━━━━━ EXTRACTED DATA

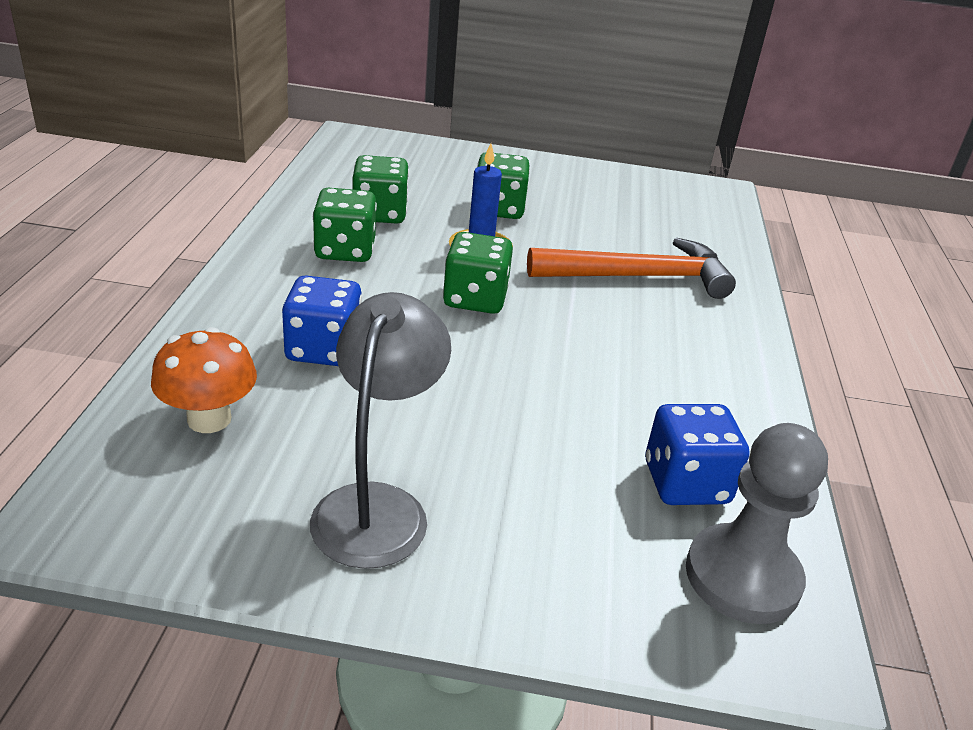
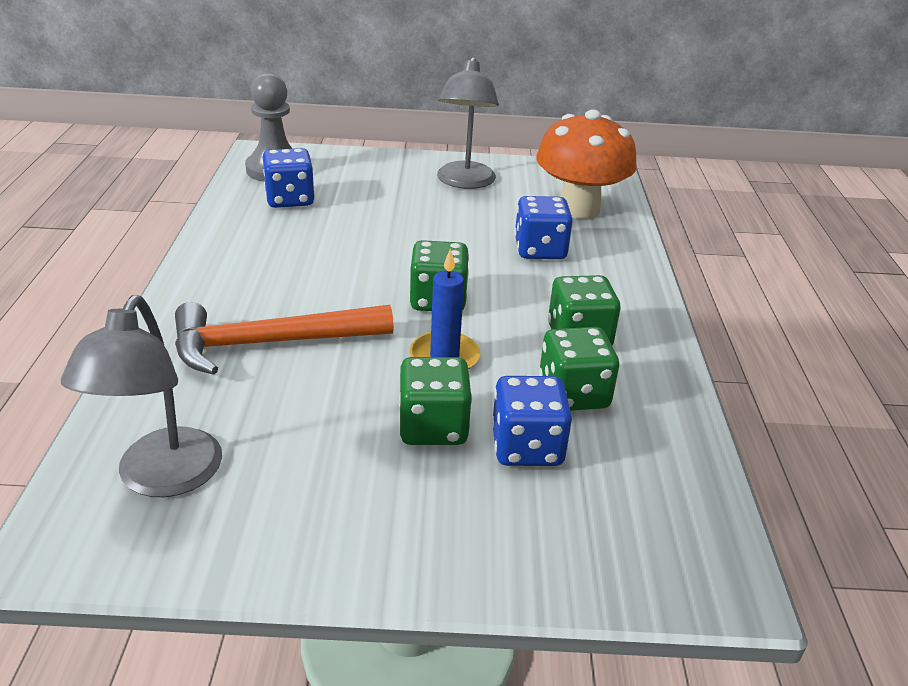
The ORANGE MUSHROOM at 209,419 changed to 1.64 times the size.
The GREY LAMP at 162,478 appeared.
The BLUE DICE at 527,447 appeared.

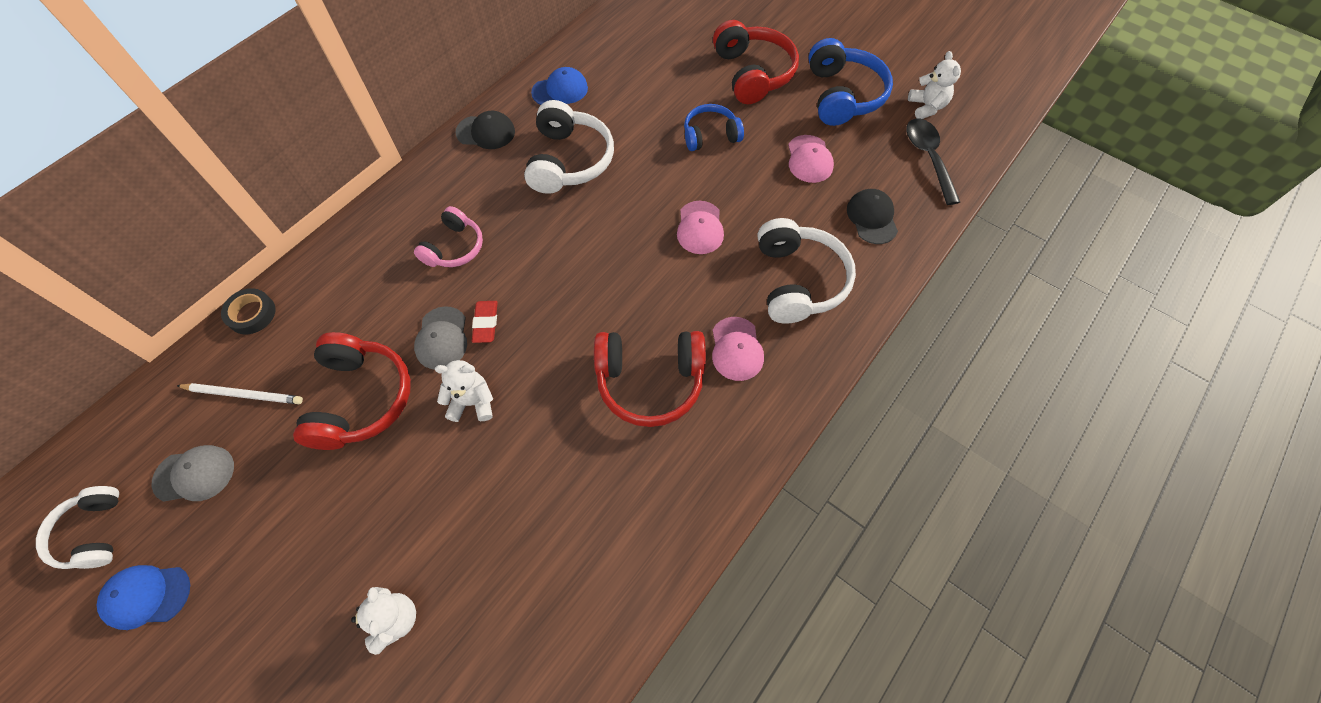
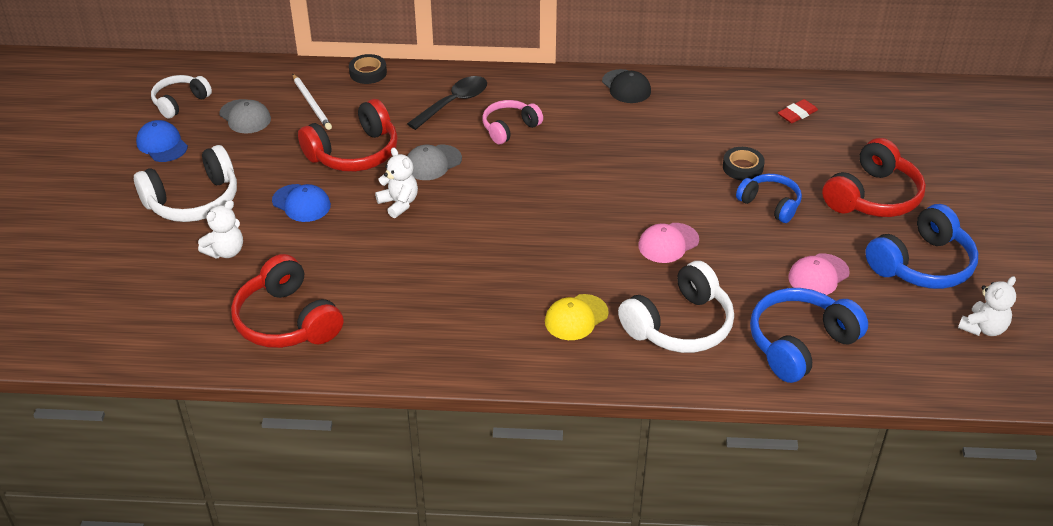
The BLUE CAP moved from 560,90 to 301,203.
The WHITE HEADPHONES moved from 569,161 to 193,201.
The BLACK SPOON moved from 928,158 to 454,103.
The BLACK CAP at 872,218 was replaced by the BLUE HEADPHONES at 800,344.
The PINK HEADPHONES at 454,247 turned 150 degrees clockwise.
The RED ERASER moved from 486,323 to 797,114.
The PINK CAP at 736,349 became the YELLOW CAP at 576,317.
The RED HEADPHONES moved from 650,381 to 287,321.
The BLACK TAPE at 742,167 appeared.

━━━━━━━━━━
━━━━━ EXTRACTED DATA

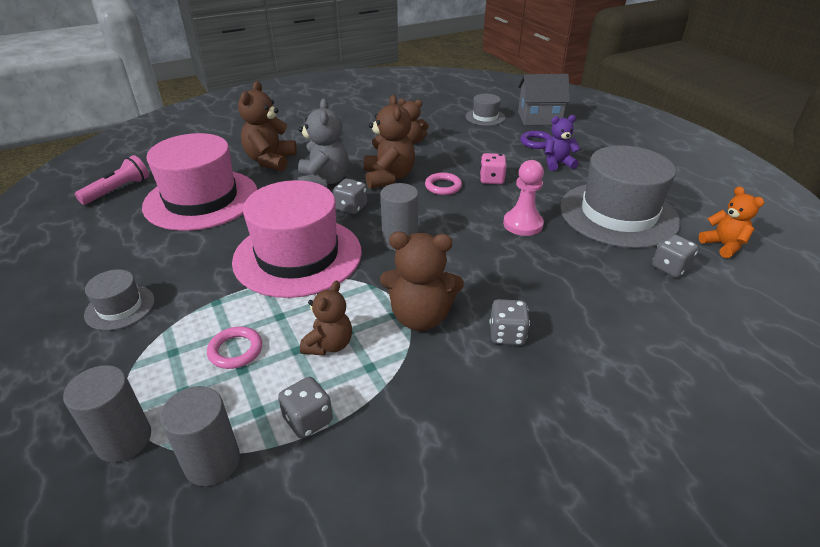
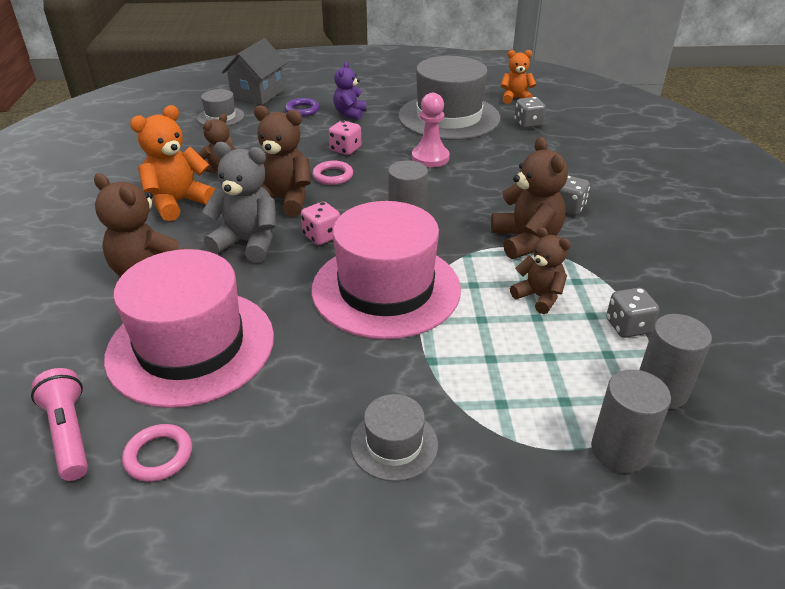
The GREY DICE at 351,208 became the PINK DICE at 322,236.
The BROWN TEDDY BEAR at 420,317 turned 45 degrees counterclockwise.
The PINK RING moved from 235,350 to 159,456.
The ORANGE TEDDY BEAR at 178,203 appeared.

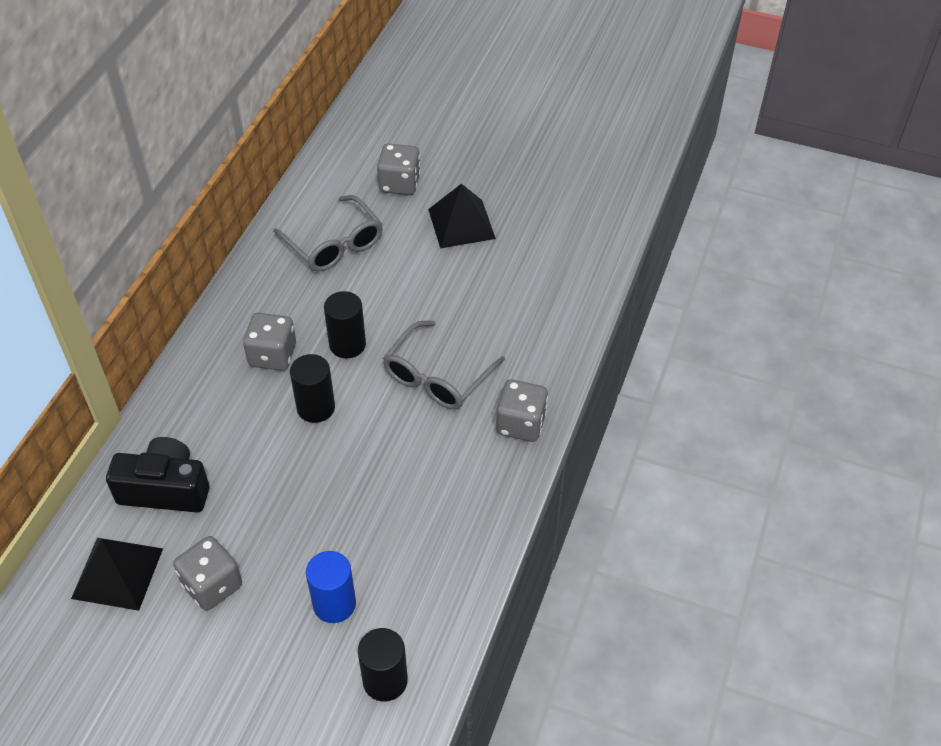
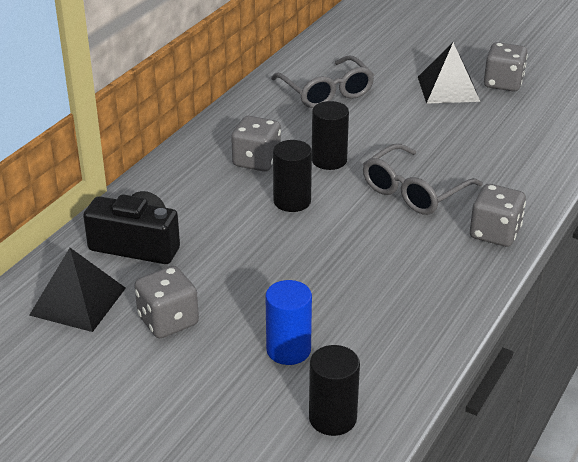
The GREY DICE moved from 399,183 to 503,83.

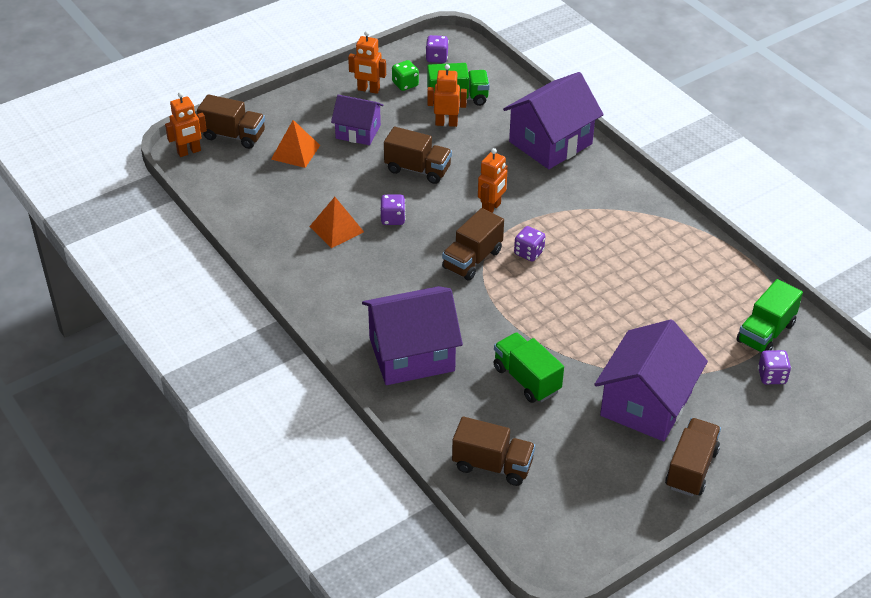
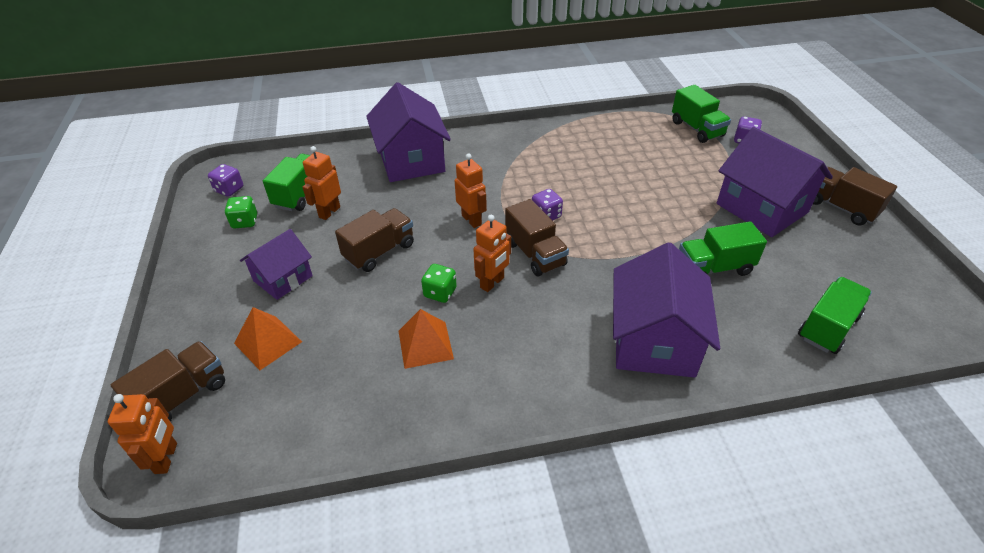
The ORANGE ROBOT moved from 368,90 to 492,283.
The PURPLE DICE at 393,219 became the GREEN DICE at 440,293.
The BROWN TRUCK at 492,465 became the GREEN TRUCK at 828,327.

━━━━━━━━━━

## WORK REQUIRED
Starting with the line that holds "The ORANGE MUSHROOM" and ending with the line that holds "The GREY LAMP at 162,478 appeared.", retype every line in the data above exactly, and nothing else.

## RESULT
The ORANGE MUSHROOM at 209,419 changed to 1.64 times the size.
The GREY LAMP at 162,478 appeared.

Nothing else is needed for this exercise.